* [WORK REQUIRED]:
Copy the lines of the entries exactly, from the opening one to the one holding "goruvisu (brown) |", and leave out everything after.

* [RECORDS PROVIDED]:
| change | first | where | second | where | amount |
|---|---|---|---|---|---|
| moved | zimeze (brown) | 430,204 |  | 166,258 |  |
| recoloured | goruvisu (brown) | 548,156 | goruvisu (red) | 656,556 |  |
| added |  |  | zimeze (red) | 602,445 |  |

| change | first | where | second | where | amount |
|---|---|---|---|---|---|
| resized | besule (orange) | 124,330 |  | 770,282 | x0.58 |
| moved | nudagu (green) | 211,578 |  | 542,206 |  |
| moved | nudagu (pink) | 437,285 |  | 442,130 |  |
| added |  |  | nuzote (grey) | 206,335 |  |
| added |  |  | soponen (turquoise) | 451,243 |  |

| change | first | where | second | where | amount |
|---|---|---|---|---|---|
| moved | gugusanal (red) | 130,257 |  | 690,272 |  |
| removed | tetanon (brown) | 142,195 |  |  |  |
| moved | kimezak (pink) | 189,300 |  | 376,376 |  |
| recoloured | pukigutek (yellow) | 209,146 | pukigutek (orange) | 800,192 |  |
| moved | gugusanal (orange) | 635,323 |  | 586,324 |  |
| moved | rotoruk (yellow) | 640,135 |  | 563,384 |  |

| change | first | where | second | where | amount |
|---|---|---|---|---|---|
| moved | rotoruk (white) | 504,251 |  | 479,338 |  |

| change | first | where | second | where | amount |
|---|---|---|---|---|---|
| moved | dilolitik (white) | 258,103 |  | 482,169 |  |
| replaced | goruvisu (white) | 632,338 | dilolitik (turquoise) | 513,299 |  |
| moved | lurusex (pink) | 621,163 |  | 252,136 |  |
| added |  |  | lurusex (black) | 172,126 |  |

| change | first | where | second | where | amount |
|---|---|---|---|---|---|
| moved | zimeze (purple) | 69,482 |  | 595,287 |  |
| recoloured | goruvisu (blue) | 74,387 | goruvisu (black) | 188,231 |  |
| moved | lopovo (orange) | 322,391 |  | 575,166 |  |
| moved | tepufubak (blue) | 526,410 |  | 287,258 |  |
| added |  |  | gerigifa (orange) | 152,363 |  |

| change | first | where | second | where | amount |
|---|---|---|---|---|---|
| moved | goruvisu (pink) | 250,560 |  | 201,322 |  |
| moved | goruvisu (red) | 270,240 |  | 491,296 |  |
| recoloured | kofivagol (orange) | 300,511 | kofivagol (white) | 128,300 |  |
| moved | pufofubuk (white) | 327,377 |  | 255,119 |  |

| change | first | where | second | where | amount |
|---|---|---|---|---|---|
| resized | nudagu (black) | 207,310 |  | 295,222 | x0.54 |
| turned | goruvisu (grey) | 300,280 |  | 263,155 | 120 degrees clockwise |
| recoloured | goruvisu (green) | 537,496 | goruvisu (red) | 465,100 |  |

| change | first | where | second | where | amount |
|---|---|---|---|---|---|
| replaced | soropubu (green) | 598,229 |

* [SOLVED EXERCISE]:
| change | first | where | second | where | amount |
|---|---|---|---|---|---|
| moved | zimeze (brown) | 430,204 |  | 166,258 |  |
| recoloured | goruvisu (brown) | 548,156 | goruvisu (red) | 656,556 |  |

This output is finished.